SOURCE RECORDS START

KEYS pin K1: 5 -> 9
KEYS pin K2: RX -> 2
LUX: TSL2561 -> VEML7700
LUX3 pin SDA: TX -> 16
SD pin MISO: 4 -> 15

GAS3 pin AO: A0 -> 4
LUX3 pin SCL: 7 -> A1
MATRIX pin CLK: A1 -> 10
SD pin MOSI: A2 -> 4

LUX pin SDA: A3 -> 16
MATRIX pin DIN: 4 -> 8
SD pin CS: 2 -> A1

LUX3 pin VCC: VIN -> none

SOURCE RECORDS END
SOURCE RECORDS START

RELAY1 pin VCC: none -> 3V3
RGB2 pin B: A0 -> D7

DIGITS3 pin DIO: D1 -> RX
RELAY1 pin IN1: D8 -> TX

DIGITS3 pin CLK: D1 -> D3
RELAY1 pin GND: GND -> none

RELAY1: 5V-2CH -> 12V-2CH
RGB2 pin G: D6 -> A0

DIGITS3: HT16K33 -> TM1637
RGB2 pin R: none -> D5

SOURCE RECORDS END
SOURCE RECORDS START

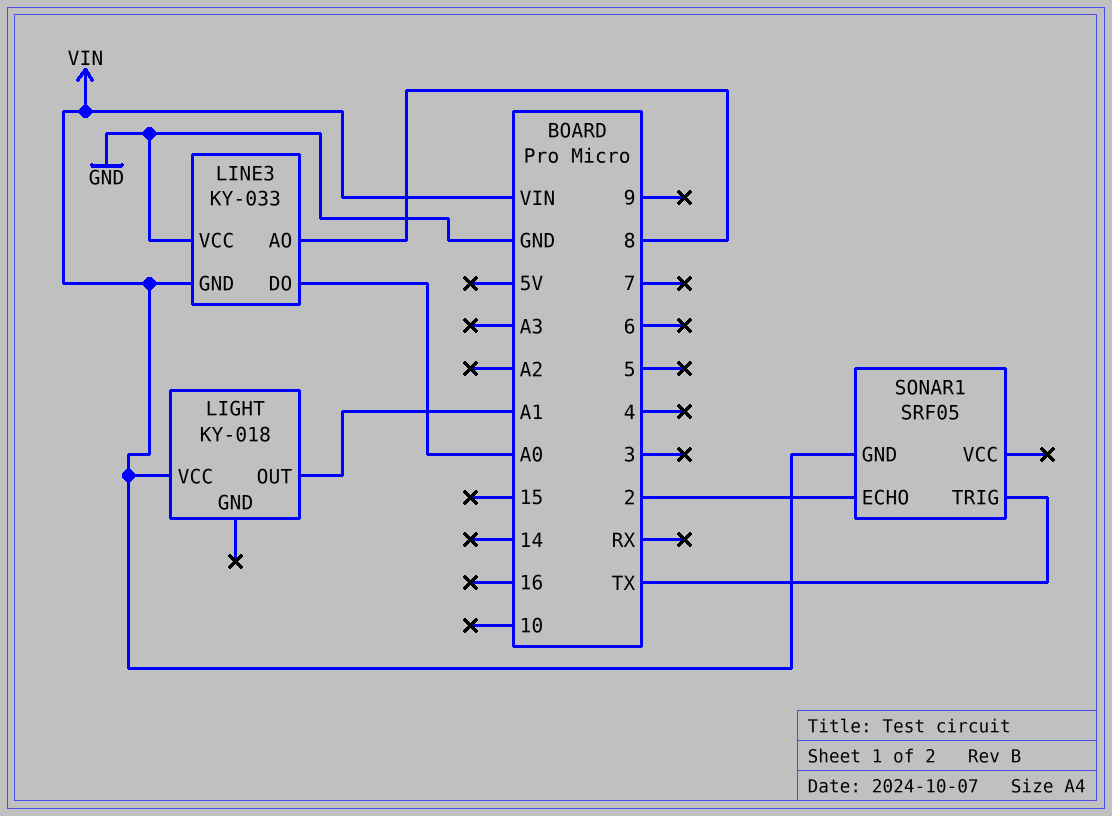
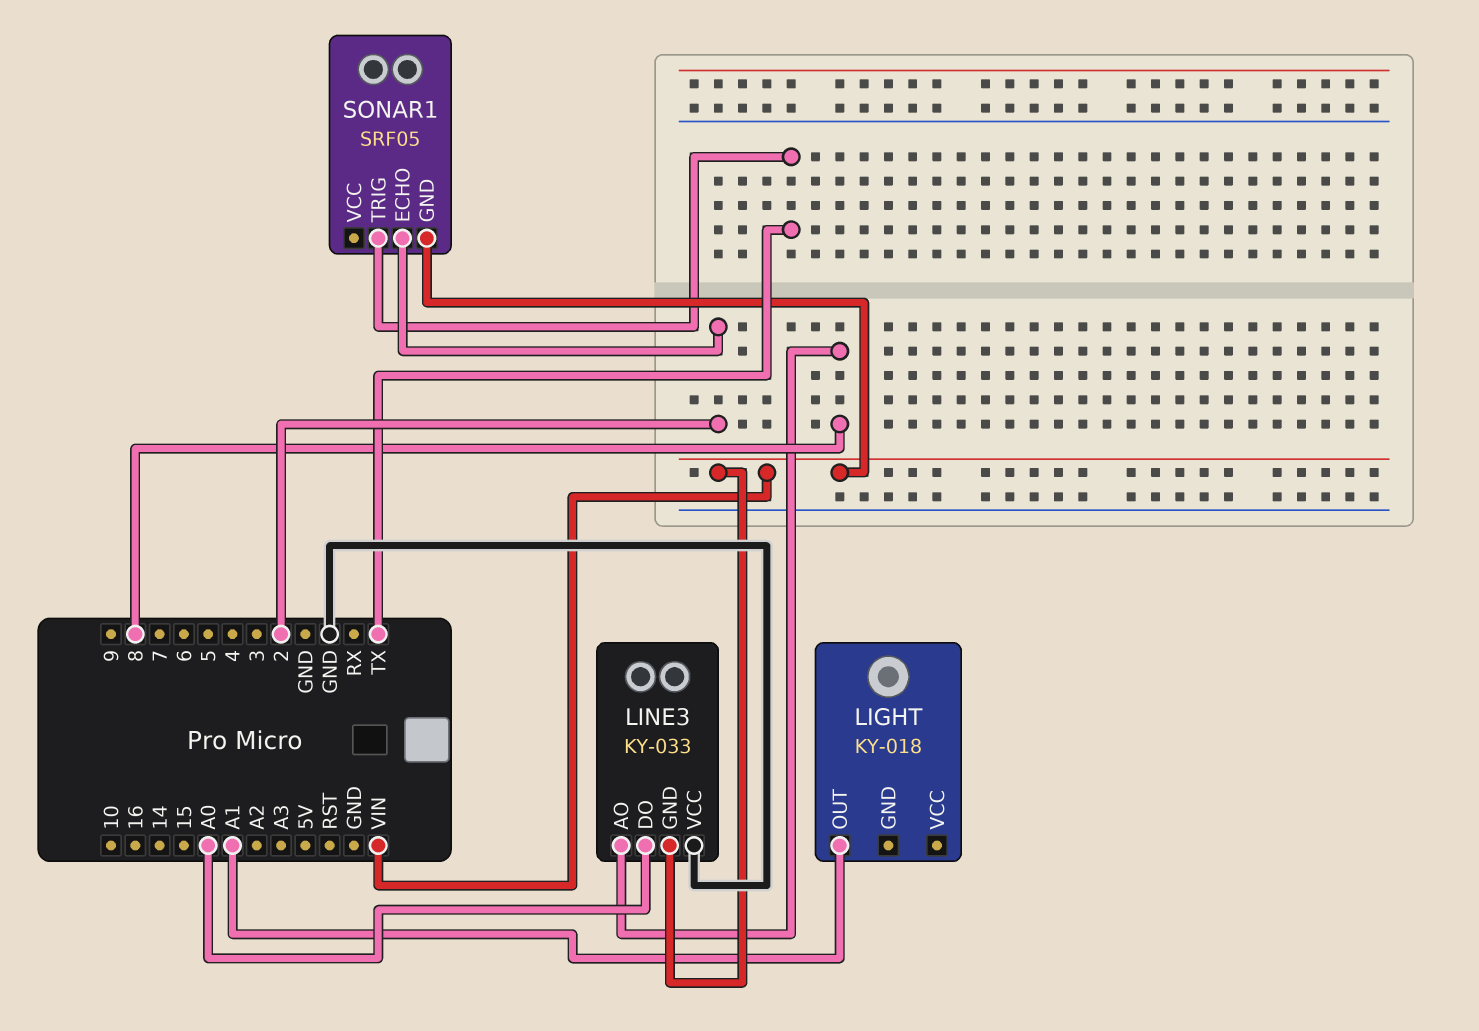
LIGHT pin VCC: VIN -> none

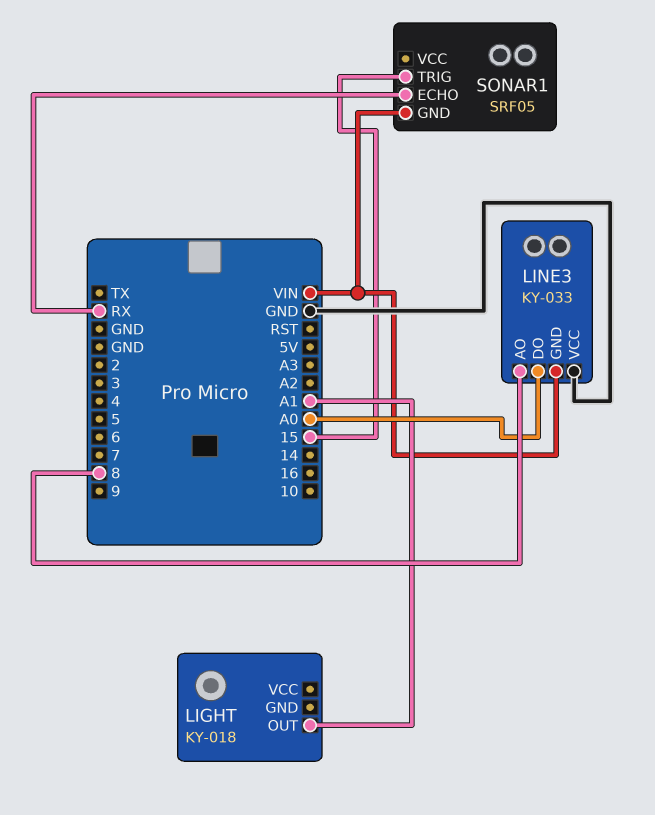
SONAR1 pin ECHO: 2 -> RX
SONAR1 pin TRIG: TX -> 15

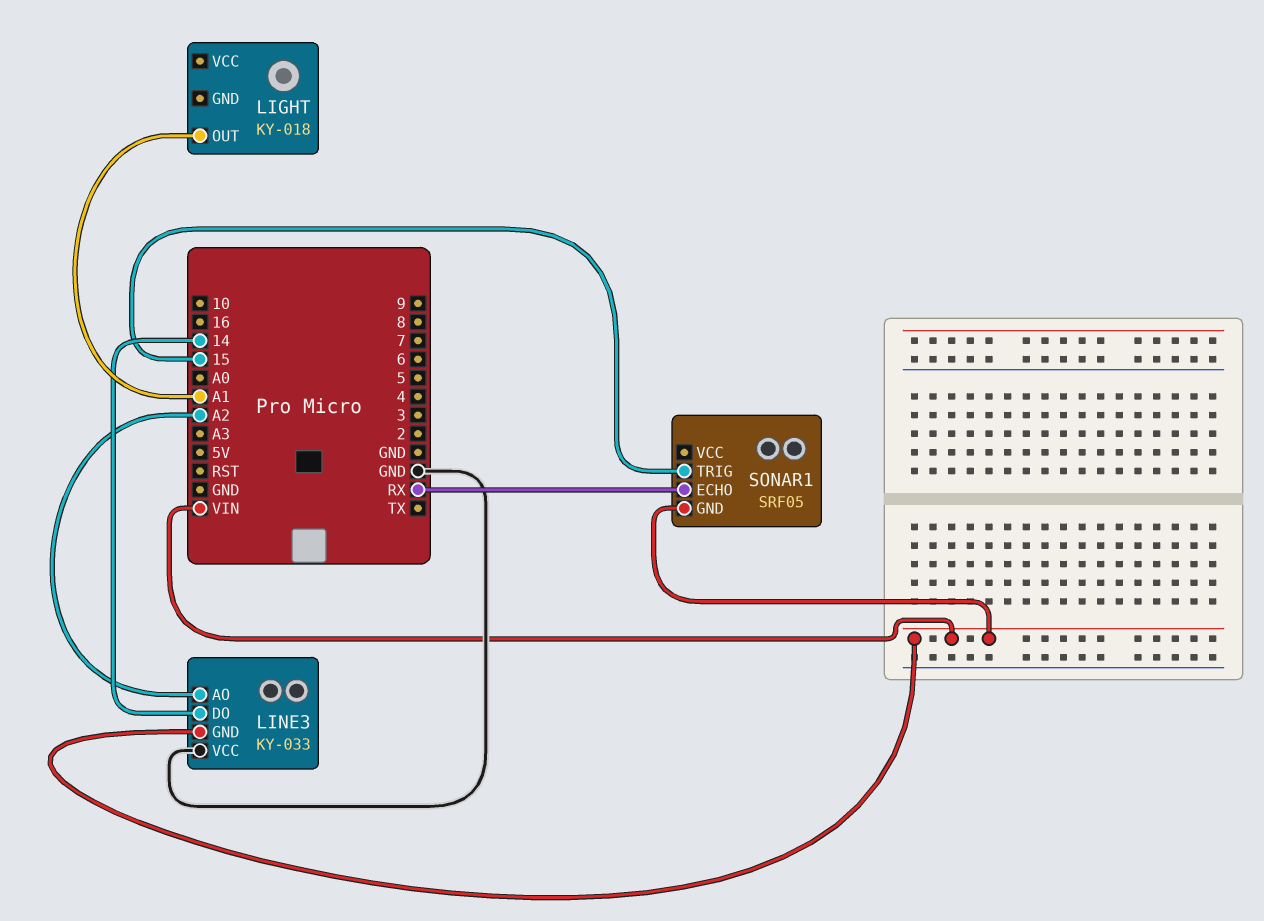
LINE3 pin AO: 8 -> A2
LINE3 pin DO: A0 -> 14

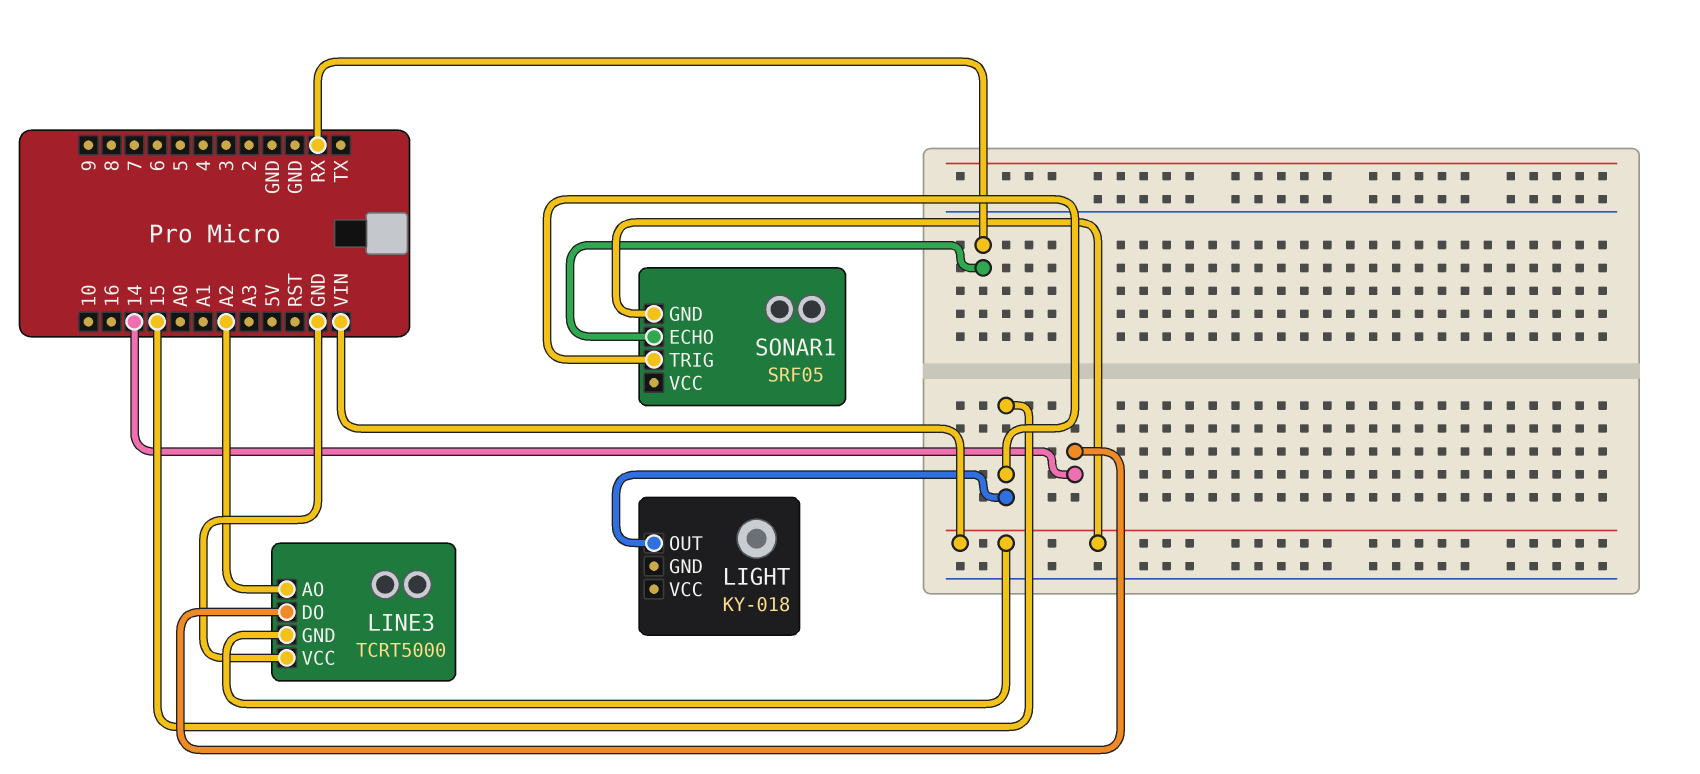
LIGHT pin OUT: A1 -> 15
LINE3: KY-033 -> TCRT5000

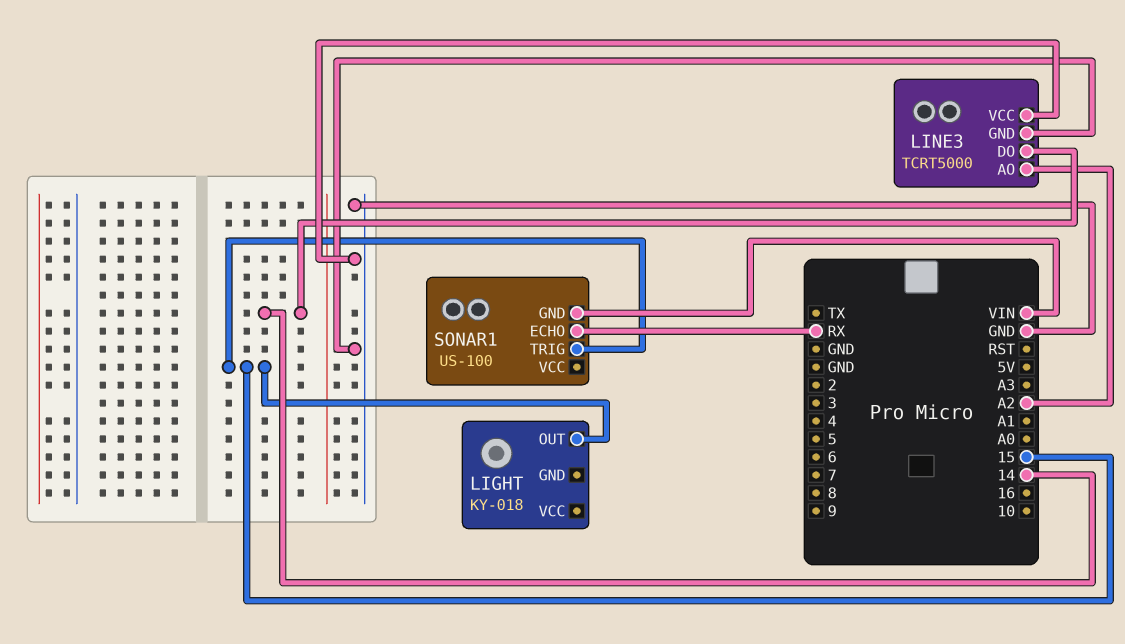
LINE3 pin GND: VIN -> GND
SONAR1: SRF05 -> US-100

SOURCE RECORDS END

◆ **WHAT YOU HAVE TO DO**
Return only the part above that opens with the line containing "LINE3 pin AO: 8 -> A2" and closes with the line containing "SONAR1: SRF05 -> US-100", exactly and with both ends, skipping the pictures.

◆ **EXPECTED ANSWER**
LINE3 pin AO: 8 -> A2
LINE3 pin DO: A0 -> 14

LIGHT pin OUT: A1 -> 15
LINE3: KY-033 -> TCRT5000

LINE3 pin GND: VIN -> GND
SONAR1: SRF05 -> US-100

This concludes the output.